Using the entries that follow, write out the line containing "filing cabinet: (198, 435)", the line containing "washbasin: (136, 1033)", and every line between them, exactly and nothing else.

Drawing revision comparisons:
*** Block opens ***

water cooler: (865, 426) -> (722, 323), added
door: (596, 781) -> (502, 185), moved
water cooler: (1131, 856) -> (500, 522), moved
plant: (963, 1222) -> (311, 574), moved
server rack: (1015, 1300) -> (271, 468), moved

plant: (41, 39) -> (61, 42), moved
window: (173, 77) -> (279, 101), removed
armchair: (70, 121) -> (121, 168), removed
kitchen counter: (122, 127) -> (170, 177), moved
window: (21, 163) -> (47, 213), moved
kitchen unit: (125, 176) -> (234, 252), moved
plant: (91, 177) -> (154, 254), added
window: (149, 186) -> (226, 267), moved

*** Block closes ***
*** Block opens ***

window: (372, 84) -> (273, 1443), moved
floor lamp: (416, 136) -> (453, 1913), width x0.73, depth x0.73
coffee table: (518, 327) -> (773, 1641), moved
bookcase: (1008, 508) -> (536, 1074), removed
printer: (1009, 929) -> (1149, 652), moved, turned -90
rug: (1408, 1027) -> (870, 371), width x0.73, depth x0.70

*** Block closes ***
*** Block opens ***

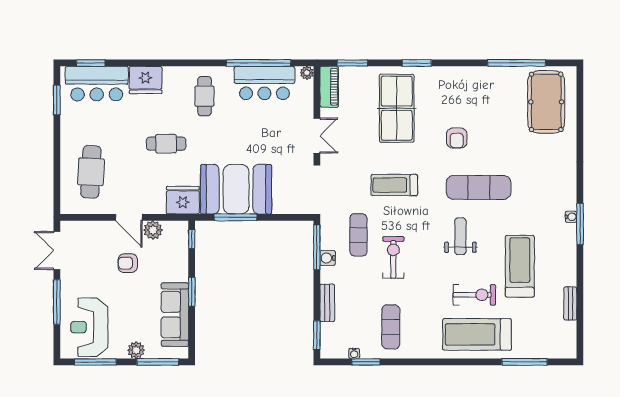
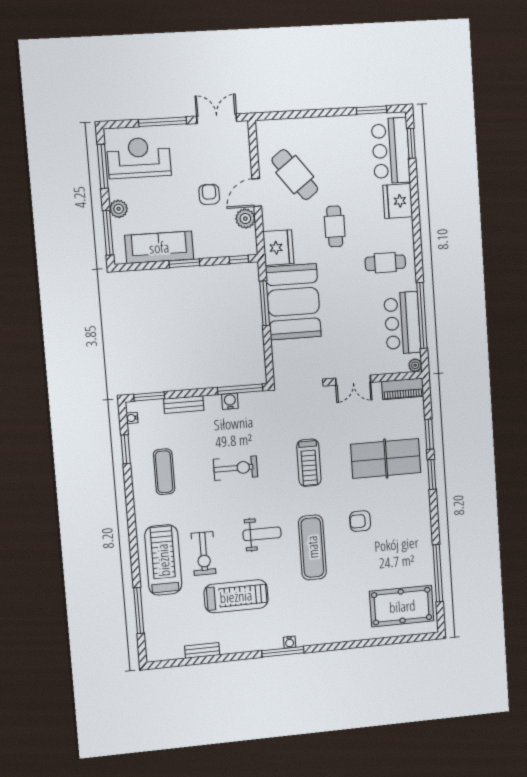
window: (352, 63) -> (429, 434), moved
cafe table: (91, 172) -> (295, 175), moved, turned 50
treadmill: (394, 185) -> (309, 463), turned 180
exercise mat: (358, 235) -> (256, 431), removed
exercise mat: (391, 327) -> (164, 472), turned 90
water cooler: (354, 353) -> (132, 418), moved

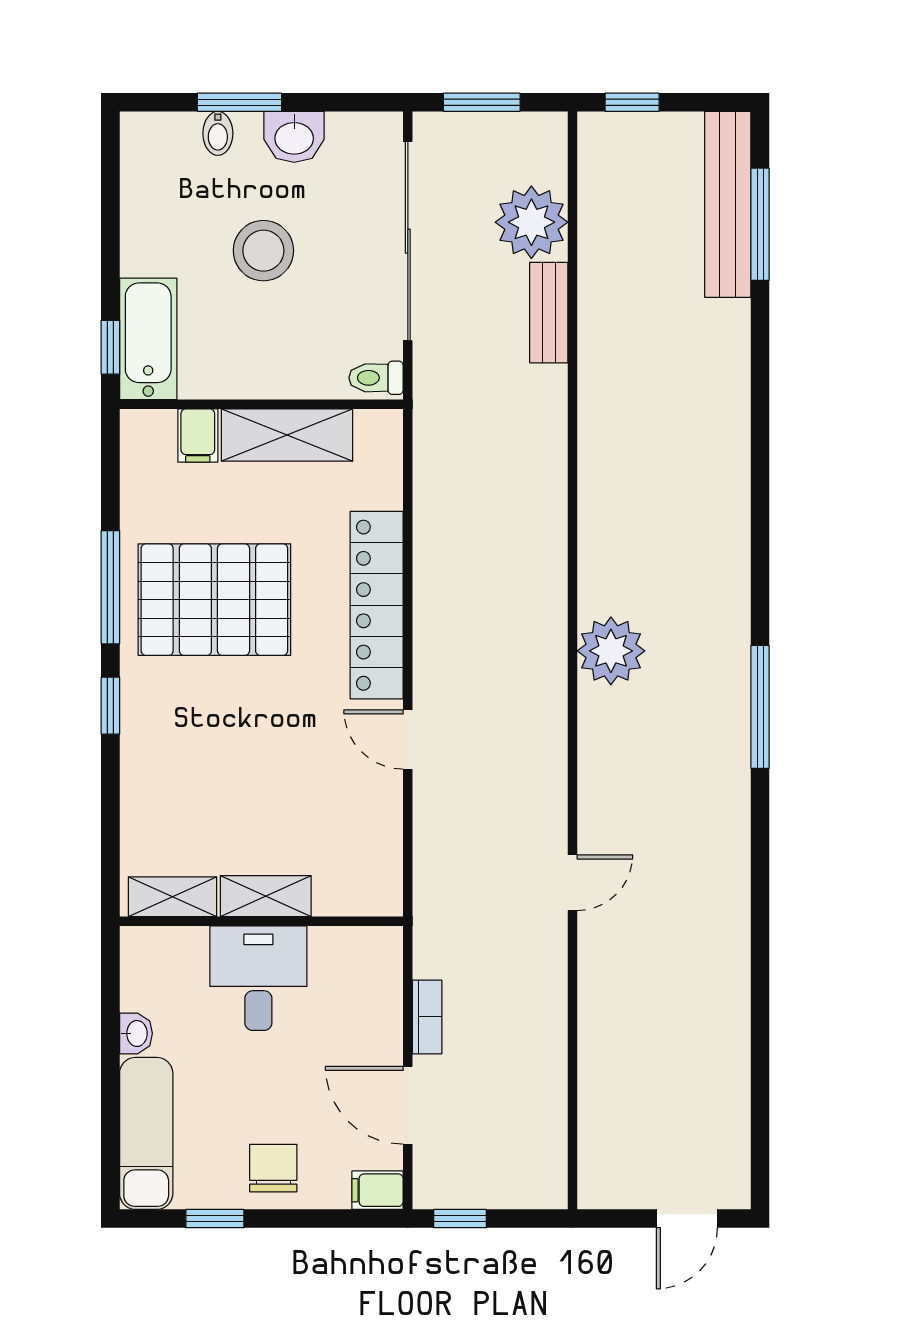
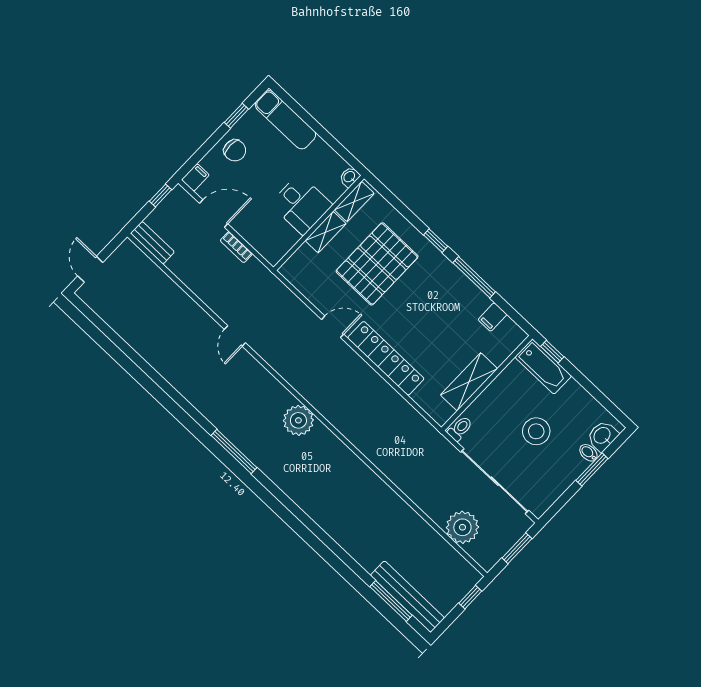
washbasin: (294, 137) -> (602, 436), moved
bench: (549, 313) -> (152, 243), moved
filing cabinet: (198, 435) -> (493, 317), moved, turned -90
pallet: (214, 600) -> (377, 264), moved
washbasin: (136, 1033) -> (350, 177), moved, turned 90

*** Block closes ***

ANSWER BOX>
filing cabinet: (198, 435) -> (493, 317), moved, turned -90
pallet: (214, 600) -> (377, 264), moved
washbasin: (136, 1033) -> (350, 177), moved, turned 90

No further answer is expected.